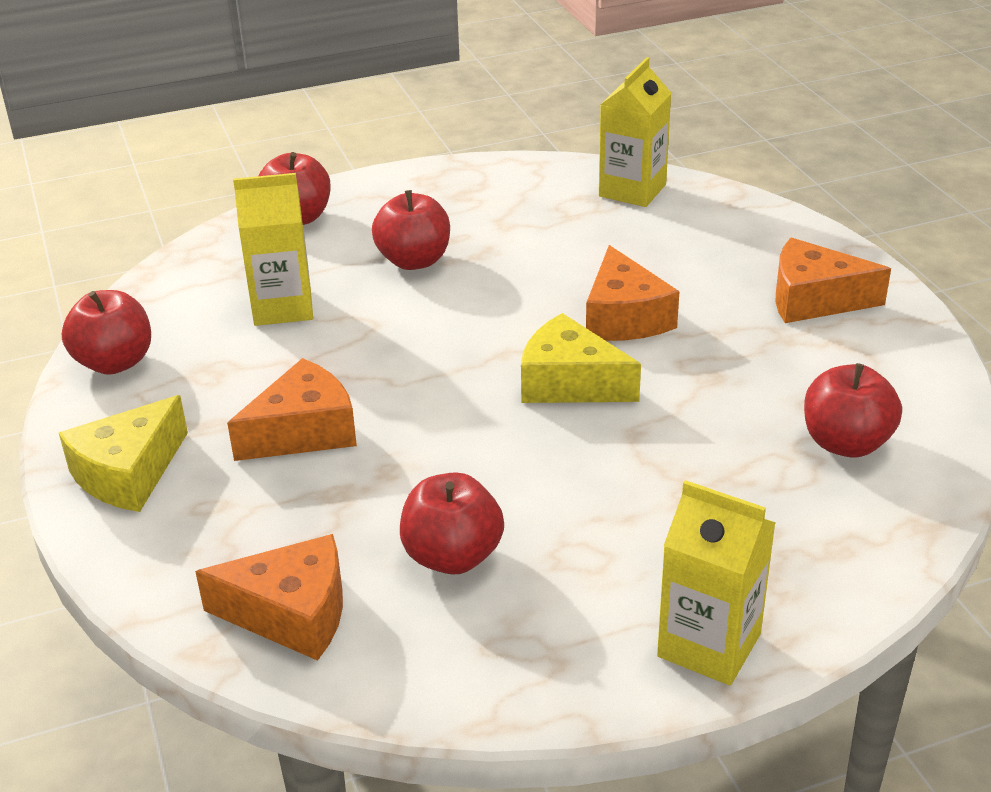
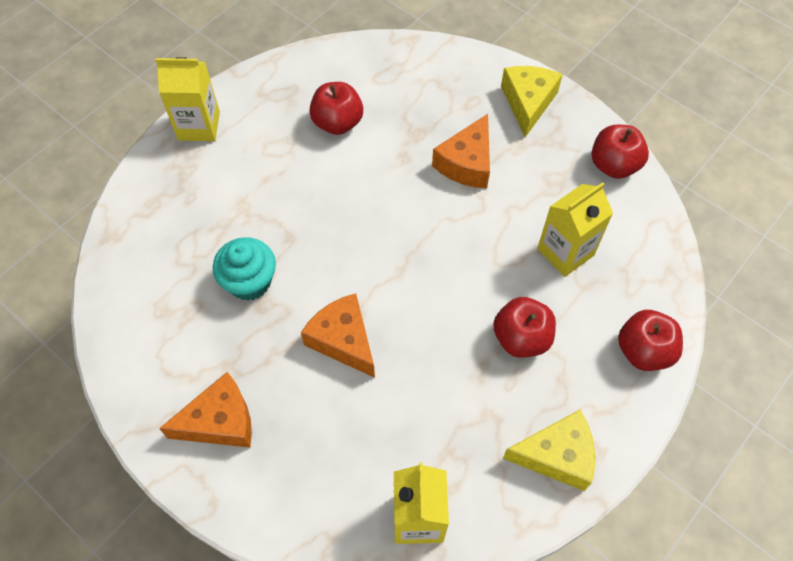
camera: 150 degrees right, 25 degrees up
(292, 614) = (387, 68): orange cheese -> none
(569, 383) = (345, 262): yellow cheese -> yellow cheese (556, 455)
(718, 405) = (249, 282): none -> turquoise cupcake
(845, 443) = (165, 281): red apple -> none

* **Your task**: Among the entries, how many lines contain the string "cheese"? Give the number without anything else.

* **Response to the exercise**: 2